**TASK INSTRUCTIONS**. The data that follows is to be given again, exactly as written.

━━━━━━━━

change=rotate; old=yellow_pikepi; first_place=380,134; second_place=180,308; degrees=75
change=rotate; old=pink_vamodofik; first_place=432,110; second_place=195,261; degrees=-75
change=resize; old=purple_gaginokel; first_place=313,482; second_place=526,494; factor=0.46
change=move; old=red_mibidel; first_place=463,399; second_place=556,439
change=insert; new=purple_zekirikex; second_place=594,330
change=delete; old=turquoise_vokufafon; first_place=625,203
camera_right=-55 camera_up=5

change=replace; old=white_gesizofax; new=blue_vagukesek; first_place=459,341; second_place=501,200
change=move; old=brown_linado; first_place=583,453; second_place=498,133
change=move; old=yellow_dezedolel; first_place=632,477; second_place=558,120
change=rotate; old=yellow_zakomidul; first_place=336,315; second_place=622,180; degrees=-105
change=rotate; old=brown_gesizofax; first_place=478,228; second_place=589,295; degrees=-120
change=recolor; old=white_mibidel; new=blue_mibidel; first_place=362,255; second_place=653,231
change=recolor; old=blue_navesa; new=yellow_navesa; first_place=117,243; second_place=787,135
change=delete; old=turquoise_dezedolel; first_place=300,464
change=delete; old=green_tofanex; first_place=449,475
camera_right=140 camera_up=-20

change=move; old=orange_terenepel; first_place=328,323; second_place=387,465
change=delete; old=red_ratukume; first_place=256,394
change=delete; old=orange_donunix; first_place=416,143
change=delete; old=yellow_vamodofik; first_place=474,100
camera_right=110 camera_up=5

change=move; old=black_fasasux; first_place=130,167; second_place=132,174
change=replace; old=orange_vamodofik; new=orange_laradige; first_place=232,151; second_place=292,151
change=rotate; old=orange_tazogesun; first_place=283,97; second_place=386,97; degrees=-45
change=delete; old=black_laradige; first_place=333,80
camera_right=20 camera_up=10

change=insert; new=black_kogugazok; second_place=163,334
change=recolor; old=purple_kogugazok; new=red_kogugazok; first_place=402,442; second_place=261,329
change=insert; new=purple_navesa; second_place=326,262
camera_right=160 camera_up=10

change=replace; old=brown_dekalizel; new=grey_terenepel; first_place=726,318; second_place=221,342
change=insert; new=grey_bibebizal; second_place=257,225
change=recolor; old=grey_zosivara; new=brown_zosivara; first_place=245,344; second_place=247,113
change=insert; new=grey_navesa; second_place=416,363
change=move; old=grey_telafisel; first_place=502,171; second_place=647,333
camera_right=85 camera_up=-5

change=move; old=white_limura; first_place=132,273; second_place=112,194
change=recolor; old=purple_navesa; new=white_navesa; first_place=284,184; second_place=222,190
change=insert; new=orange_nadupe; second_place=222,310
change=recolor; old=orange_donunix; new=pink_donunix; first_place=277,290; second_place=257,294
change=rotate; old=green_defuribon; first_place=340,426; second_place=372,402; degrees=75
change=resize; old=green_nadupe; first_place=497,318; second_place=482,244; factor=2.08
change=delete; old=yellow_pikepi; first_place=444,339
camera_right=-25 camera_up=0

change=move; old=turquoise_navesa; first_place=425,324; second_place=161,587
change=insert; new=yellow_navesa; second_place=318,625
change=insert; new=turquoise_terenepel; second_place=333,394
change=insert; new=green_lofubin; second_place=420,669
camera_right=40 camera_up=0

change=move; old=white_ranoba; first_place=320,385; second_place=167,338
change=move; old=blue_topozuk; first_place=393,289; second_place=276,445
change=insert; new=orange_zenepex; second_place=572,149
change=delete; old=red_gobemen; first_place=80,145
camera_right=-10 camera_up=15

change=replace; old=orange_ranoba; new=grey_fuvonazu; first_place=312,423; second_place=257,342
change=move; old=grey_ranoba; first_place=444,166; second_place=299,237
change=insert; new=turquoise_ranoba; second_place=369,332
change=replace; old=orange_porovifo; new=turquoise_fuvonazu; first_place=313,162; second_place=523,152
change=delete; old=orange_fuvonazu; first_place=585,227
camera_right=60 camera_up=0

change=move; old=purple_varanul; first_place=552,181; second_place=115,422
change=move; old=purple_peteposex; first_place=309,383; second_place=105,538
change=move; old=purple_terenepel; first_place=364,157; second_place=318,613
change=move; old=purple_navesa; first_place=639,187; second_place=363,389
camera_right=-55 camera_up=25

━━━━━━━━

**ANSWER BOX**.
change=rotate; old=yellow_pikepi; first_place=380,134; second_place=180,308; degrees=75
change=rotate; old=pink_vamodofik; first_place=432,110; second_place=195,261; degrees=-75
change=resize; old=purple_gaginokel; first_place=313,482; second_place=526,494; factor=0.46
change=move; old=red_mibidel; first_place=463,399; second_place=556,439
change=insert; new=purple_zekirikex; second_place=594,330
change=delete; old=turquoise_vokufafon; first_place=625,203
camera_right=-55 camera_up=5

change=replace; old=white_gesizofax; new=blue_vagukesek; first_place=459,341; second_place=501,200
change=move; old=brown_linado; first_place=583,453; second_place=498,133
change=move; old=yellow_dezedolel; first_place=632,477; second_place=558,120
change=rotate; old=yellow_zakomidul; first_place=336,315; second_place=622,180; degrees=-105
change=rotate; old=brown_gesizofax; first_place=478,228; second_place=589,295; degrees=-120
change=recolor; old=white_mibidel; new=blue_mibidel; first_place=362,255; second_place=653,231
change=recolor; old=blue_navesa; new=yellow_navesa; first_place=117,243; second_place=787,135
change=delete; old=turquoise_dezedolel; first_place=300,464
change=delete; old=green_tofanex; first_place=449,475
camera_right=140 camera_up=-20

change=move; old=orange_terenepel; first_place=328,323; second_place=387,465
change=delete; old=red_ratukume; first_place=256,394
change=delete; old=orange_donunix; first_place=416,143
change=delete; old=yellow_vamodofik; first_place=474,100
camera_right=110 camera_up=5

change=move; old=black_fasasux; first_place=130,167; second_place=132,174
change=replace; old=orange_vamodofik; new=orange_laradige; first_place=232,151; second_place=292,151
change=rotate; old=orange_tazogesun; first_place=283,97; second_place=386,97; degrees=-45
change=delete; old=black_laradige; first_place=333,80
camera_right=20 camera_up=10

change=insert; new=black_kogugazok; second_place=163,334
change=recolor; old=purple_kogugazok; new=red_kogugazok; first_place=402,442; second_place=261,329
change=insert; new=purple_navesa; second_place=326,262
camera_right=160 camera_up=10

change=replace; old=brown_dekalizel; new=grey_terenepel; first_place=726,318; second_place=221,342
change=insert; new=grey_bibebizal; second_place=257,225
change=recolor; old=grey_zosivara; new=brown_zosivara; first_place=245,344; second_place=247,113
change=insert; new=grey_navesa; second_place=416,363
change=move; old=grey_telafisel; first_place=502,171; second_place=647,333
camera_right=85 camera_up=-5

change=move; old=white_limura; first_place=132,273; second_place=112,194
change=recolor; old=purple_navesa; new=white_navesa; first_place=284,184; second_place=222,190
change=insert; new=orange_nadupe; second_place=222,310
change=recolor; old=orange_donunix; new=pink_donunix; first_place=277,290; second_place=257,294
change=rotate; old=green_defuribon; first_place=340,426; second_place=372,402; degrees=75
change=resize; old=green_nadupe; first_place=497,318; second_place=482,244; factor=2.08
change=delete; old=yellow_pikepi; first_place=444,339
camera_right=-25 camera_up=0

change=move; old=turquoise_navesa; first_place=425,324; second_place=161,587
change=insert; new=yellow_navesa; second_place=318,625
change=insert; new=turquoise_terenepel; second_place=333,394
change=insert; new=green_lofubin; second_place=420,669
camera_right=40 camera_up=0

change=move; old=white_ranoba; first_place=320,385; second_place=167,338
change=move; old=blue_topozuk; first_place=393,289; second_place=276,445
change=insert; new=orange_zenepex; second_place=572,149
change=delete; old=red_gobemen; first_place=80,145
camera_right=-10 camera_up=15

change=replace; old=orange_ranoba; new=grey_fuvonazu; first_place=312,423; second_place=257,342
change=move; old=grey_ranoba; first_place=444,166; second_place=299,237
change=insert; new=turquoise_ranoba; second_place=369,332
change=replace; old=orange_porovifo; new=turquoise_fuvonazu; first_place=313,162; second_place=523,152
change=delete; old=orange_fuvonazu; first_place=585,227
camera_right=60 camera_up=0

change=move; old=purple_varanul; first_place=552,181; second_place=115,422
change=move; old=purple_peteposex; first_place=309,383; second_place=105,538
change=move; old=purple_terenepel; first_place=364,157; second_place=318,613
change=move; old=purple_navesa; first_place=639,187; second_place=363,389
camera_right=-55 camera_up=25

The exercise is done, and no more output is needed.